**Exercise details**
Give back exactly the lines from the "white ellipse: moved 24 px left, 23 px up" line to the final line of the records, and only those, minus any pictures.
--- Data in this exercise Enclosed Below ---
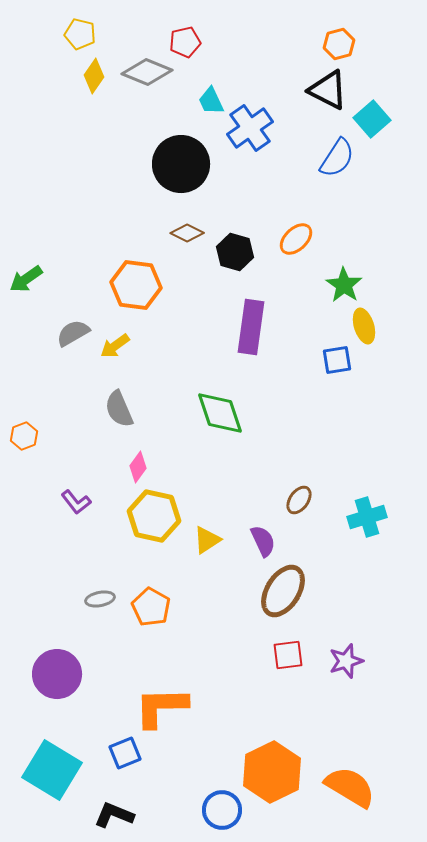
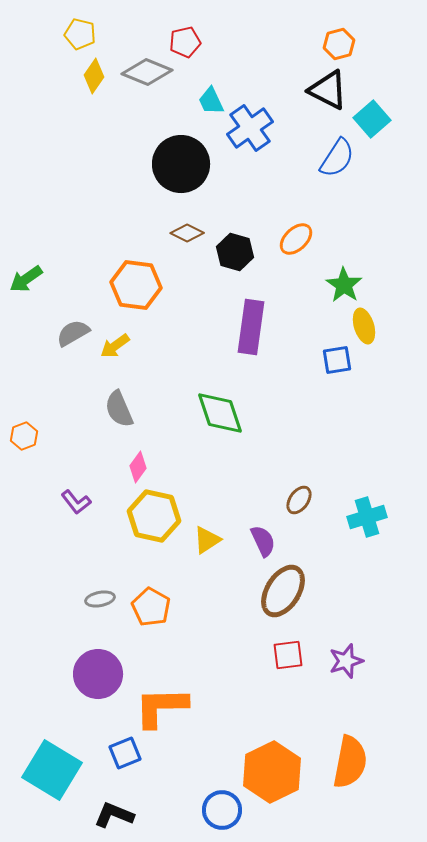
purple circle at (57, 674): moved 41 px right
orange semicircle at (350, 787): moved 25 px up; rotated 70 degrees clockwise
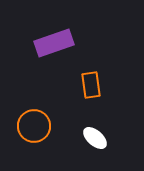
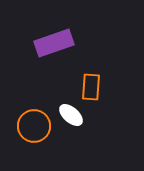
orange rectangle: moved 2 px down; rotated 12 degrees clockwise
white ellipse: moved 24 px left, 23 px up
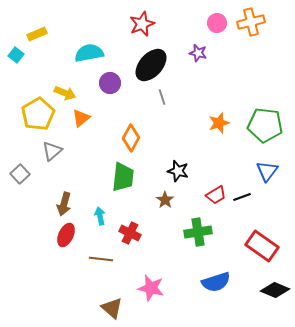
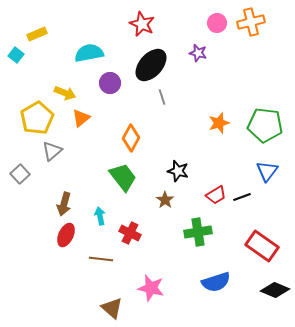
red star: rotated 25 degrees counterclockwise
yellow pentagon: moved 1 px left, 4 px down
green trapezoid: rotated 44 degrees counterclockwise
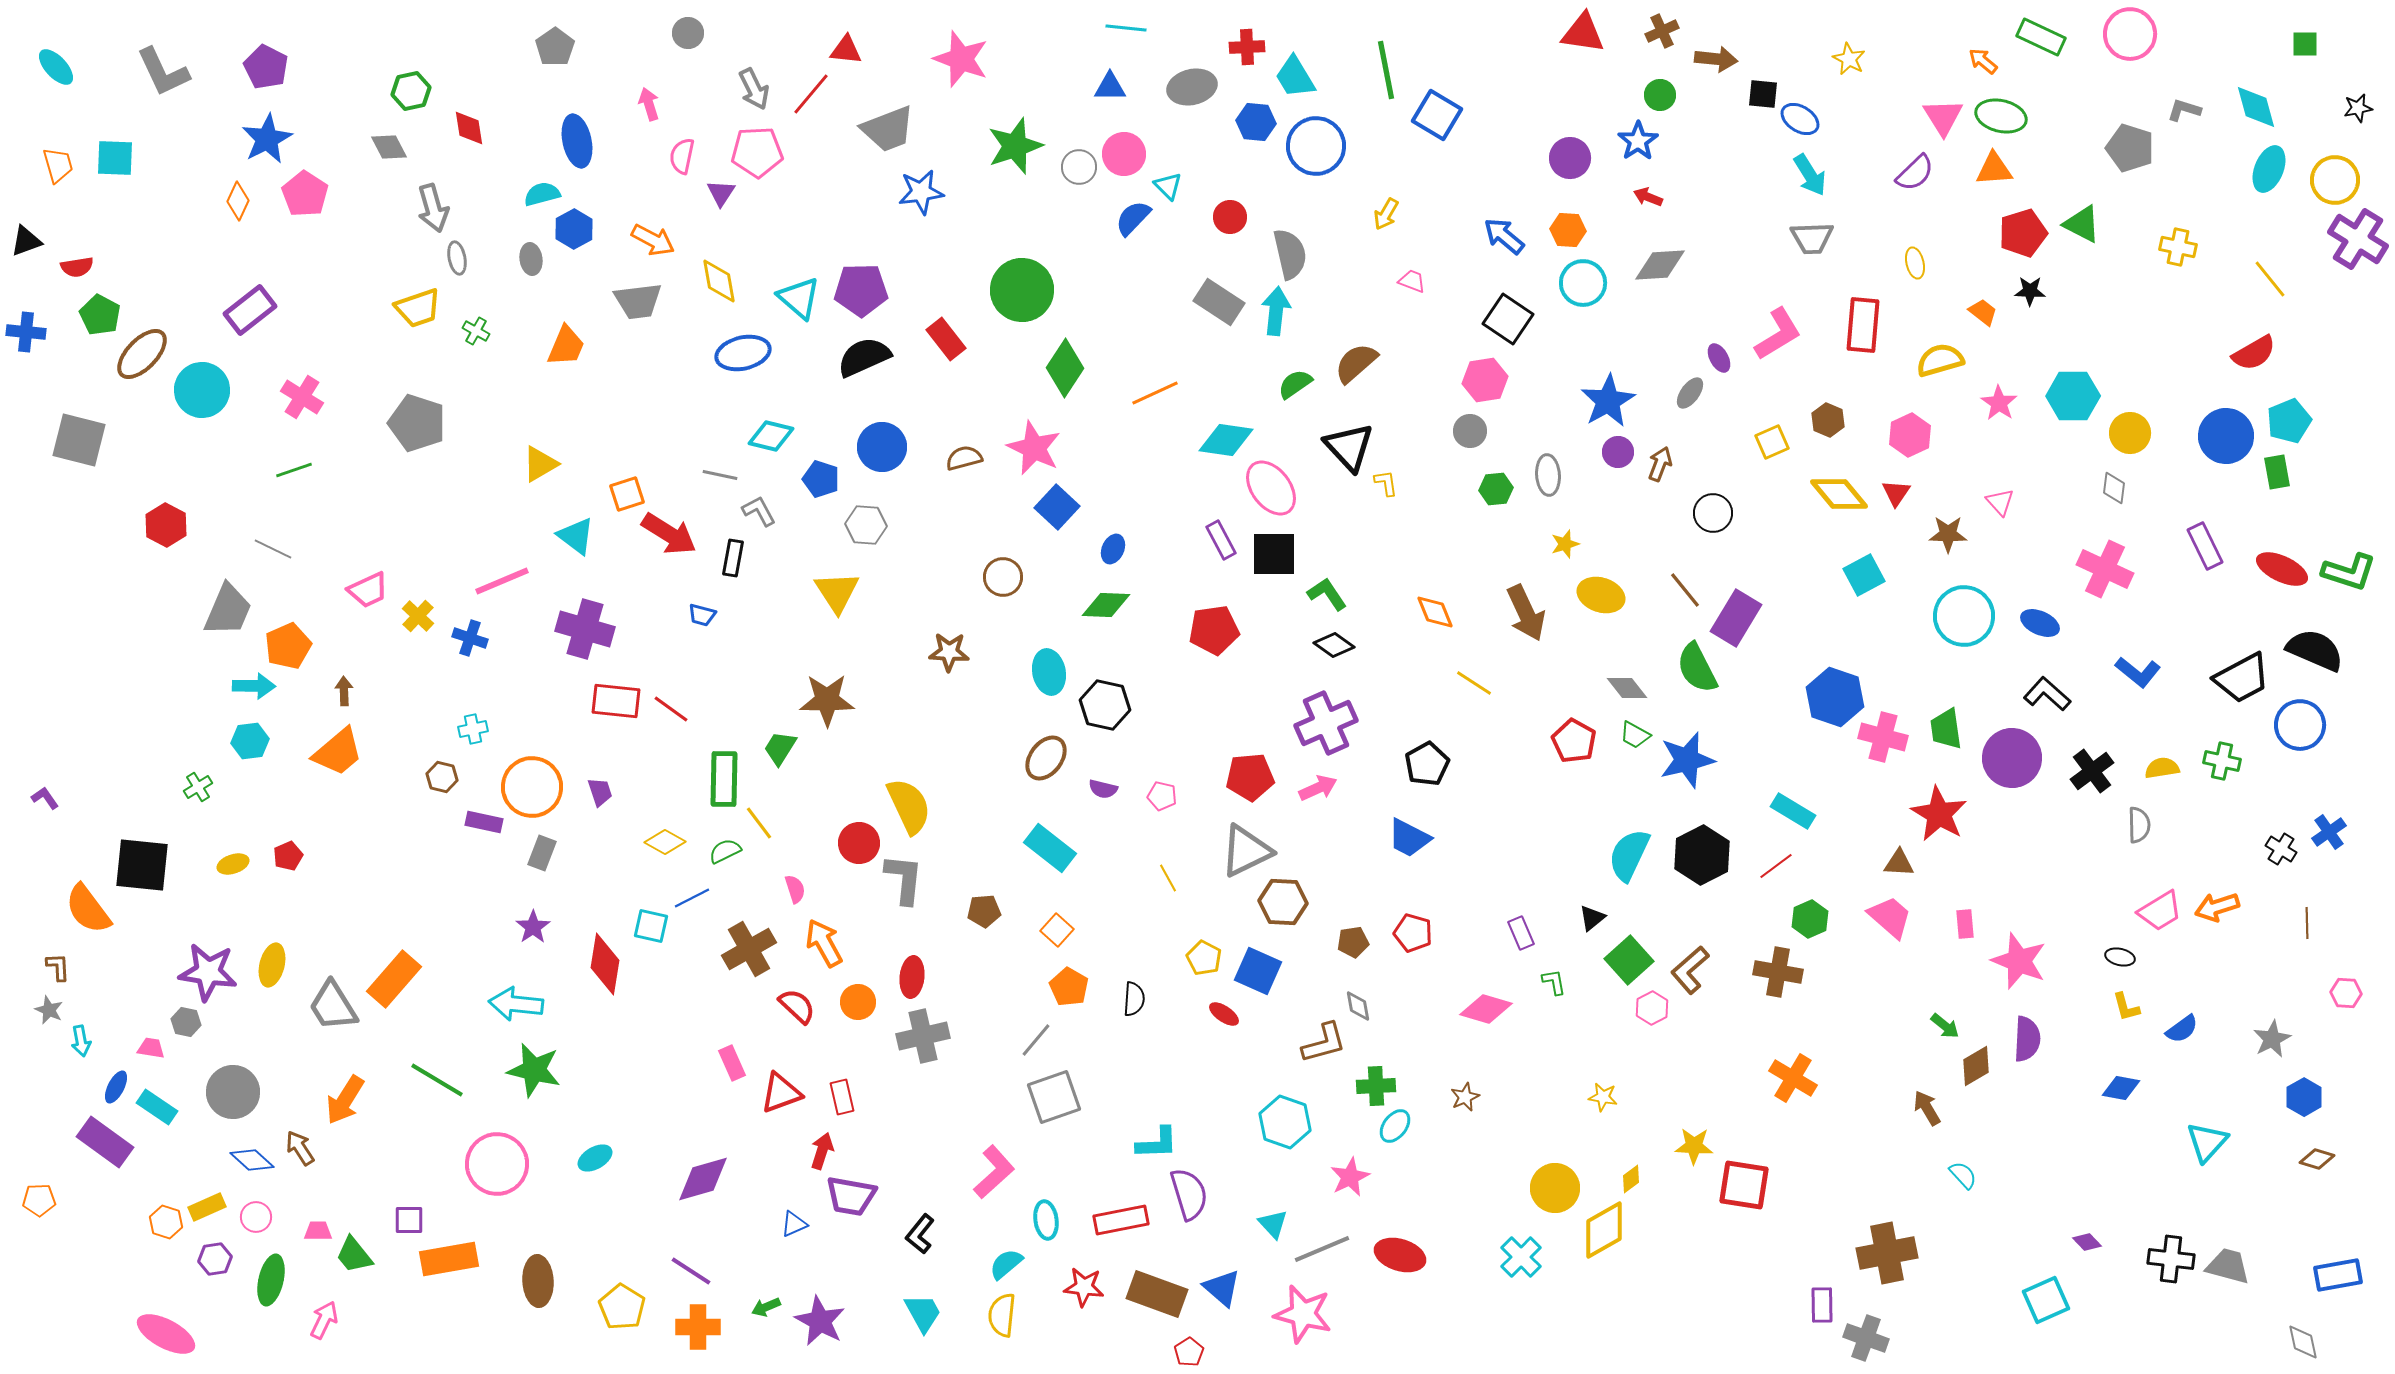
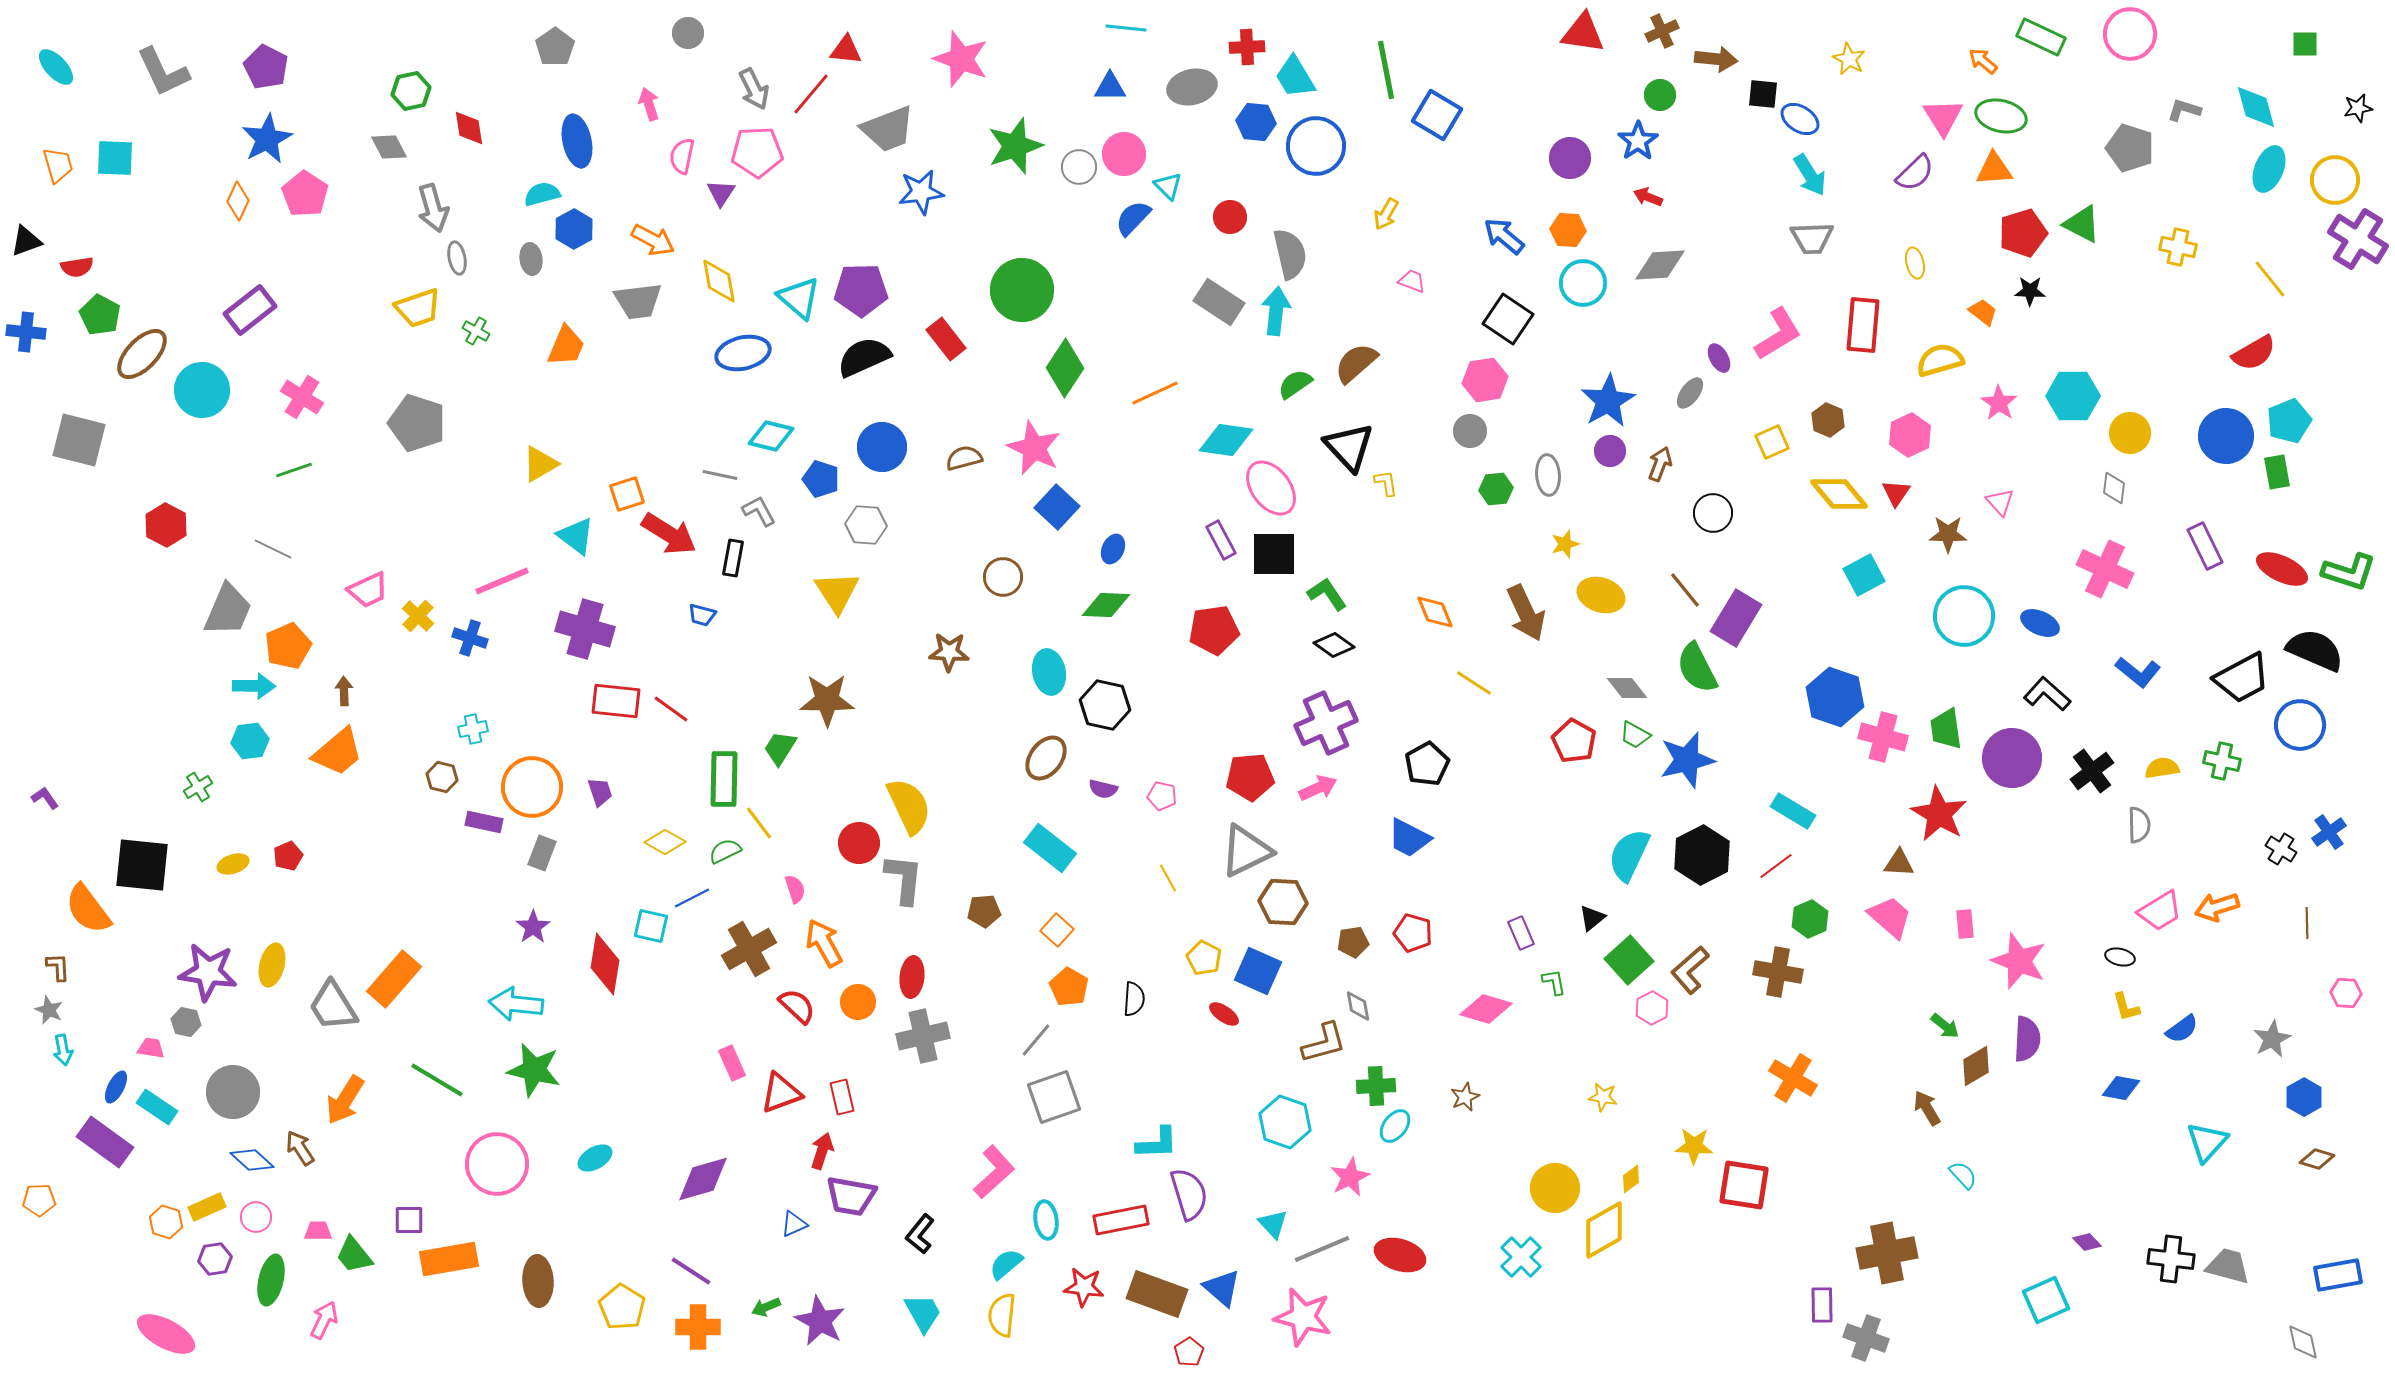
purple circle at (1618, 452): moved 8 px left, 1 px up
cyan arrow at (81, 1041): moved 18 px left, 9 px down
pink star at (1303, 1314): moved 3 px down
--- End of Enclosed Data in this exercise ---
**Solution**
white ellipse: moved 24 px left, 23 px up
red star: rotated 25 degrees counterclockwise
yellow pentagon: moved 1 px left, 4 px down
green trapezoid: rotated 44 degrees counterclockwise
purple circle at (1618, 452): moved 8 px left, 1 px up
cyan arrow at (81, 1041): moved 18 px left, 9 px down
pink star at (1303, 1314): moved 3 px down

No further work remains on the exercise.